### [Exercise prompt]
All lines in the records below with the word "pink" must be returned.

### [Data shown]

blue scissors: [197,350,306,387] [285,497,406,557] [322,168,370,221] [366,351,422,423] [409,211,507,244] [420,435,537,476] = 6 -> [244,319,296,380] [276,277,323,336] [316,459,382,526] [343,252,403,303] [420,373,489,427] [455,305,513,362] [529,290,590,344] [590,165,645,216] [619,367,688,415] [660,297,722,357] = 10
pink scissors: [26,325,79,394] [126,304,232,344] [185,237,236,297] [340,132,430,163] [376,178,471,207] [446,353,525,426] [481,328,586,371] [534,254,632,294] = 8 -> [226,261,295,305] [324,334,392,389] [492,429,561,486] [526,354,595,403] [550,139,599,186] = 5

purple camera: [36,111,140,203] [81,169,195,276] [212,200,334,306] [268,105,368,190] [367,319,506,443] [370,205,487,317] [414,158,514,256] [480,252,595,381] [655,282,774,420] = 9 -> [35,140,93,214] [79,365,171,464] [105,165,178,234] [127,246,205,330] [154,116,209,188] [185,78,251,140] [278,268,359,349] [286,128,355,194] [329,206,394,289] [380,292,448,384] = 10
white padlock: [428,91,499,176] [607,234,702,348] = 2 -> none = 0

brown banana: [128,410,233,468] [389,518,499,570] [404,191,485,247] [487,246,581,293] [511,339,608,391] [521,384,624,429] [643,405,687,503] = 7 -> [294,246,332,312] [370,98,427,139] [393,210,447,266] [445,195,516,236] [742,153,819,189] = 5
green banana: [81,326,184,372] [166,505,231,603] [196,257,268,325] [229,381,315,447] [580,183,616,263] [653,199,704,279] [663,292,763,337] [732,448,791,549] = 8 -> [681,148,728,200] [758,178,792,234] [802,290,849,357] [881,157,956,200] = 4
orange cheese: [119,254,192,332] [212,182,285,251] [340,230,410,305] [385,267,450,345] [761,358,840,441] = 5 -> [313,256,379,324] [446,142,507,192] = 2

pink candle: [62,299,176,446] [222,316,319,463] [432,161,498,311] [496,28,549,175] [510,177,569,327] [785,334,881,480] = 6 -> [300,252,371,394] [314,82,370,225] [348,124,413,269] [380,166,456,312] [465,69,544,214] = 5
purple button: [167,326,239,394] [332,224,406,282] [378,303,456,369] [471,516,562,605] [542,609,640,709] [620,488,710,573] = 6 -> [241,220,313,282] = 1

### [Response area]
pink scissors: [26,325,79,394] [126,304,232,344] [185,237,236,297] [340,132,430,163] [376,178,471,207] [446,353,525,426] [481,328,586,371] [534,254,632,294] = 8 -> [226,261,295,305] [324,334,392,389] [492,429,561,486] [526,354,595,403] [550,139,599,186] = 5
pink candle: [62,299,176,446] [222,316,319,463] [432,161,498,311] [496,28,549,175] [510,177,569,327] [785,334,881,480] = 6 -> [300,252,371,394] [314,82,370,225] [348,124,413,269] [380,166,456,312] [465,69,544,214] = 5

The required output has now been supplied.